**ABOUT THIS EXERCISE**.
Isolate every line in the data with the string "cyan" and copy it.
START INFORMATION
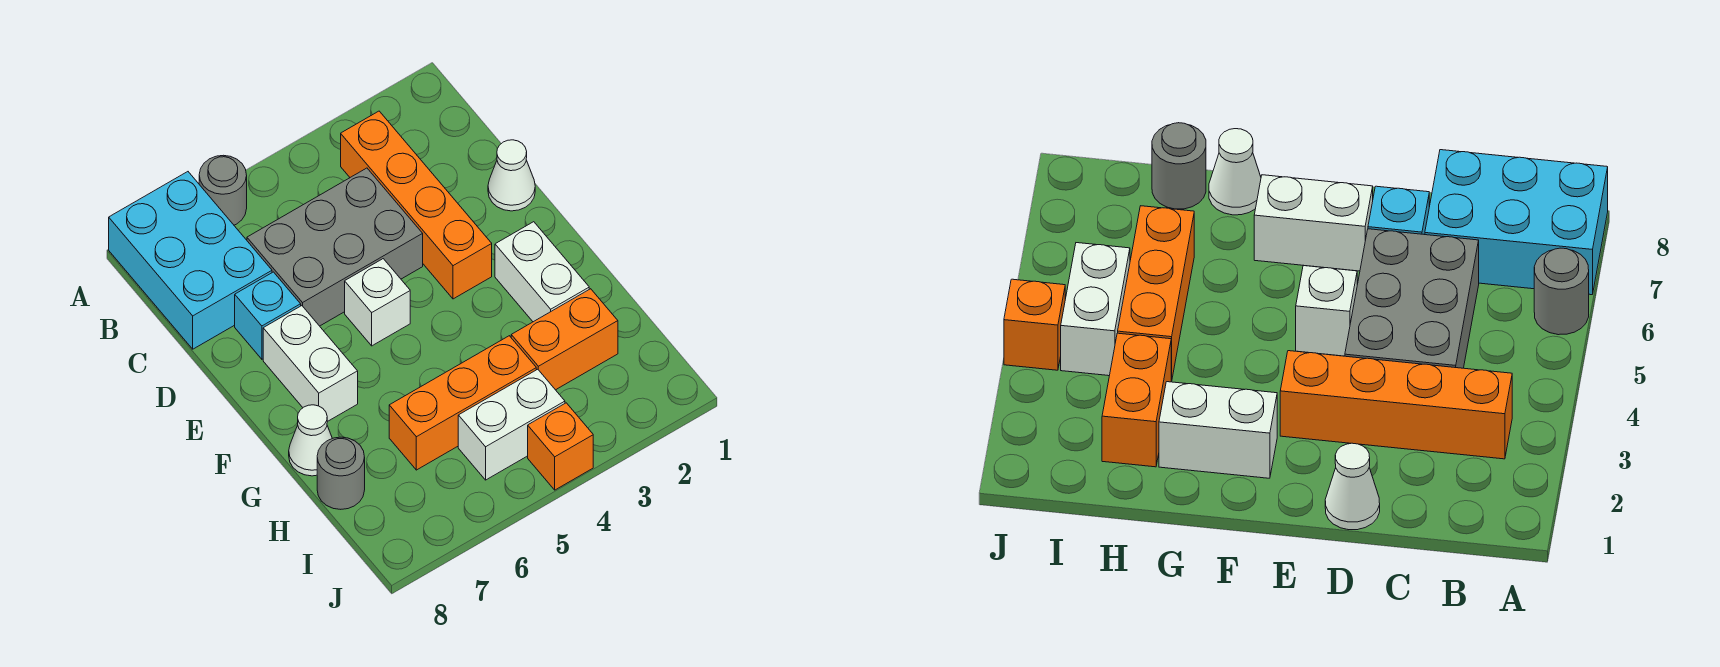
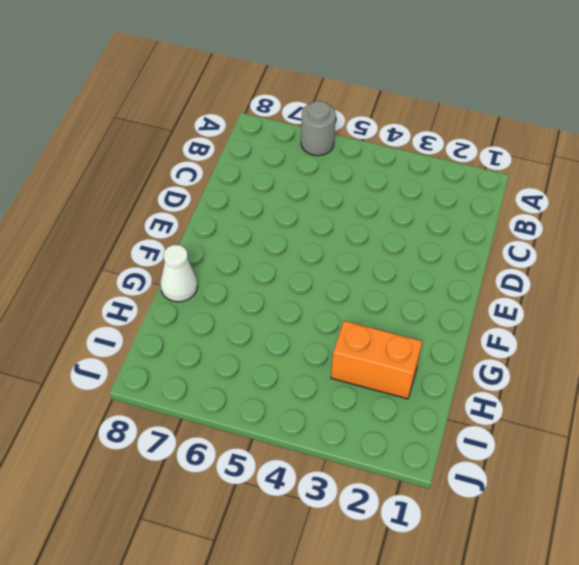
none -> cyan brick A7:C8 level 1
none -> orange brick B3:E3 level 1
none -> grey brick C4:D6 level 1

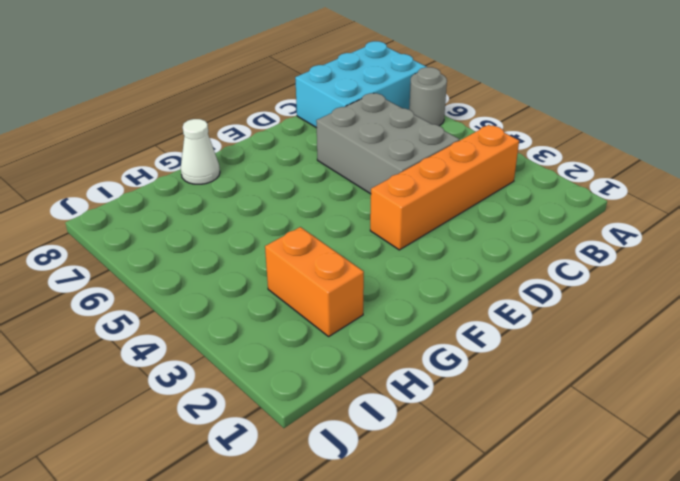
none -> white cone D1 level 1
none -> cyan brick D7 level 1
none -> white brick E5 level 1

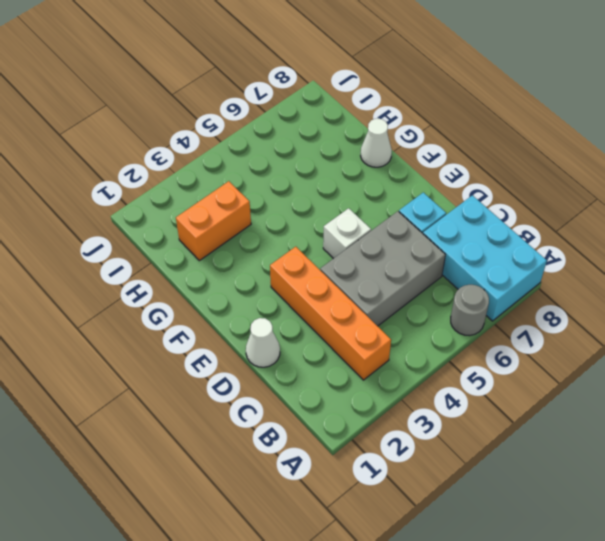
none -> white brick E7:F7 level 1
none -> white brick F2:G2 level 1
none -> orange brick H4:H6 level 1

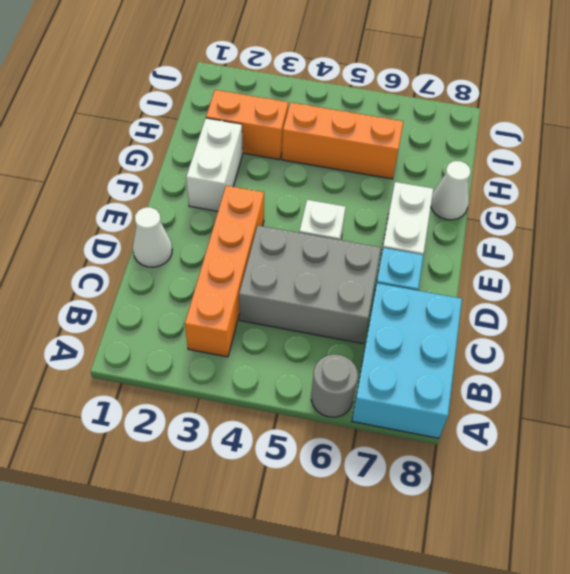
none -> grey round brick H8 level 1
none -> white brick I4:I5 level 1
none -> orange brick J4 level 1

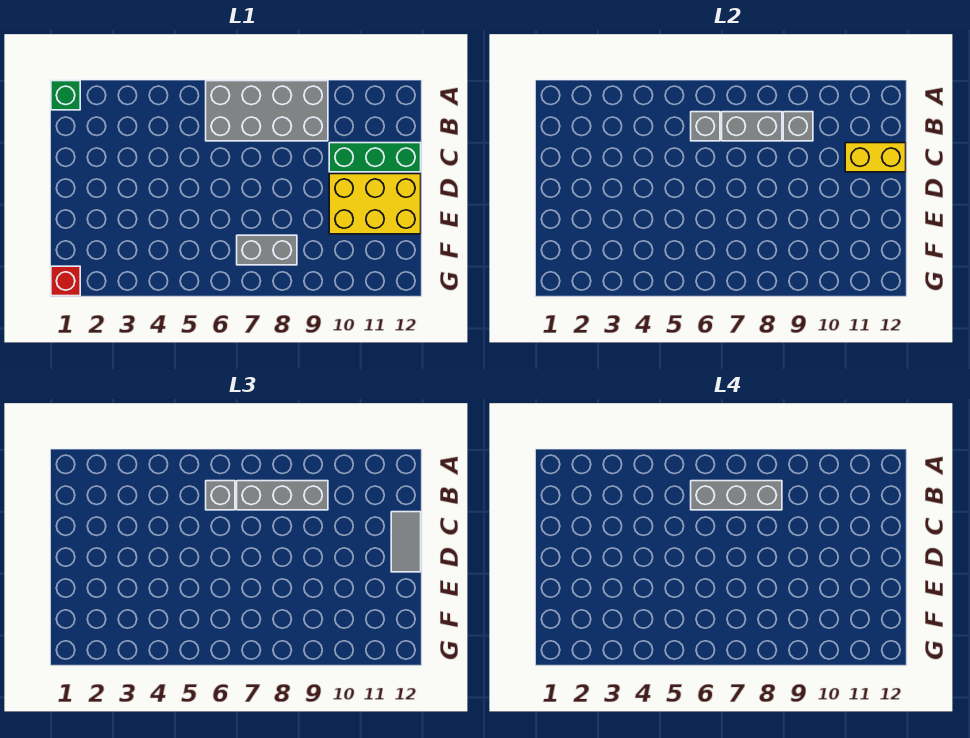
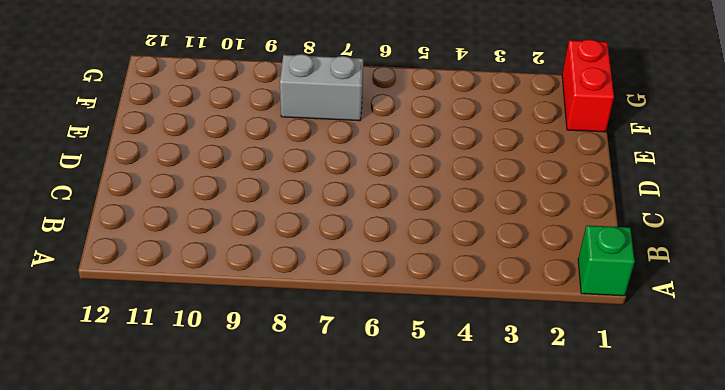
red brick F1:G1 level 1 -> red brick G1 level 1
none -> grey brick A6:B9 level 1
none -> green brick C10:C12 level 1
none -> yellow brick D10:E12 level 1

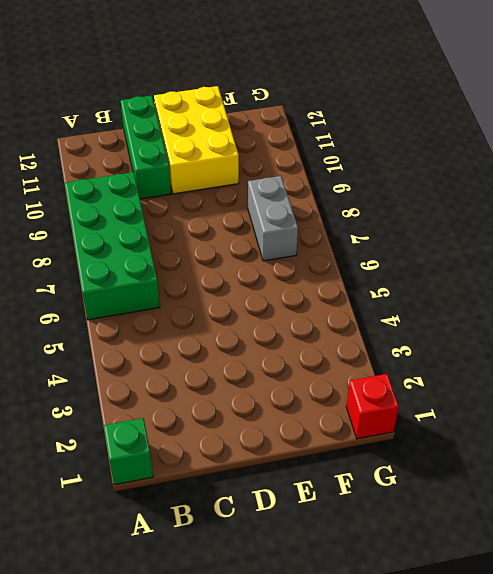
green brick A6:B9 level 1 -> grey brick A6:B9 level 1
none -> grey brick B6 level 2
none -> grey brick B7:B8 level 2
none -> grey brick B9 level 2

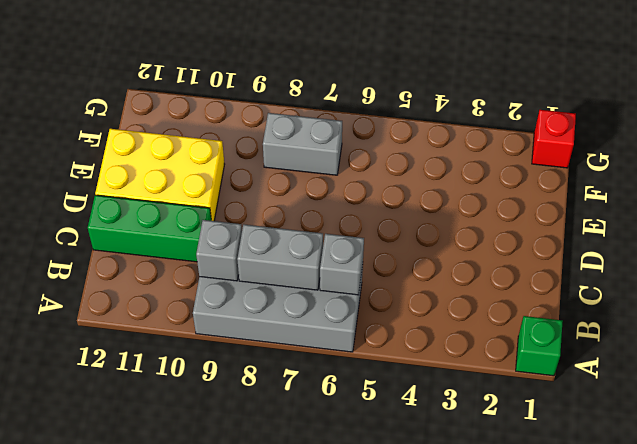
none -> yellow brick C11:C12 level 2
none -> grey brick B6 level 3
none -> grey brick B7:B9 level 3

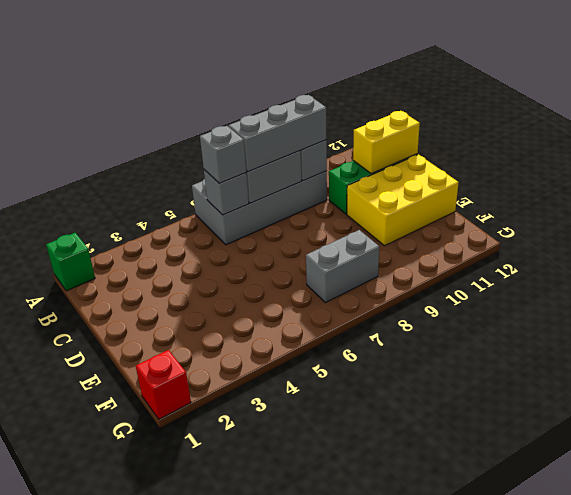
none -> grey tile C12:D12 level 3
none -> grey brick B6:B8 level 4

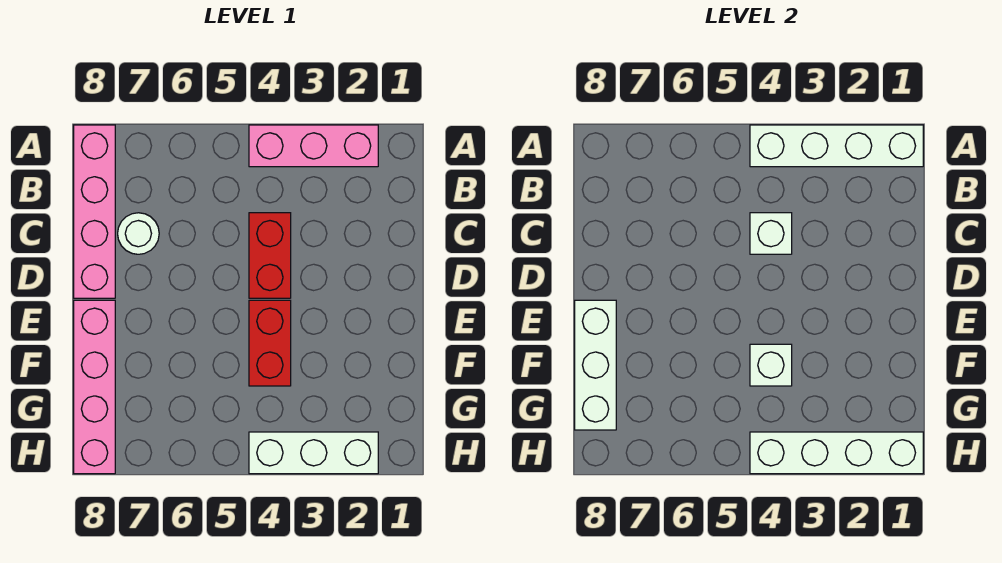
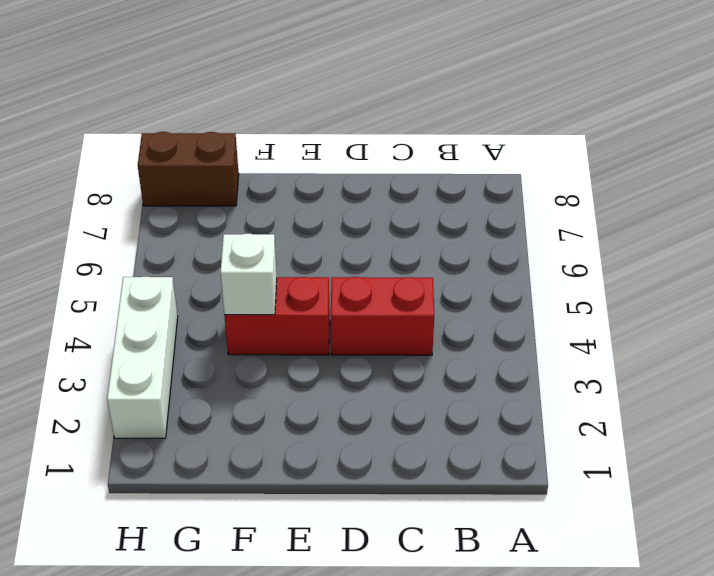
brown brick G8:H8 level 1 -> pink brick E8:H8 level 1
none -> pink brick A2:A4 level 1
none -> pink brick A8:D8 level 1
none -> white round brick C7 level 1

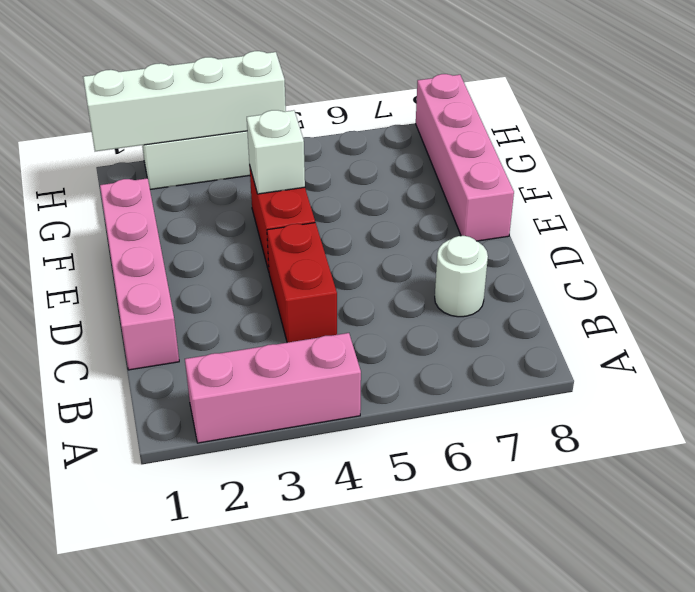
pink brick C1:F1 level 1 -> pink brick A8:D8 level 1
none -> white brick A1:A4 level 2
none -> white brick C4 level 2
none -> white brick E8:G8 level 2

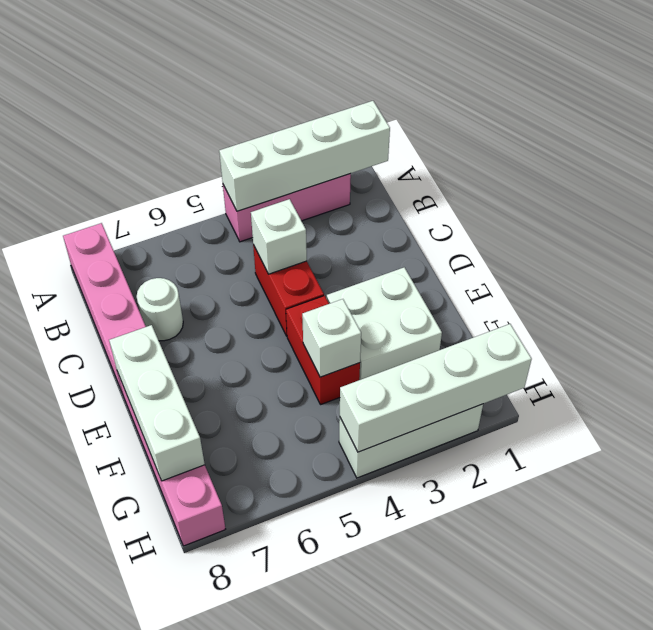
white brick E2:F3 level 1 -> none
END INFORMATION
**REPLY**.
none -> cyan brick A7:C8 level 1
none -> cyan brick D7 level 1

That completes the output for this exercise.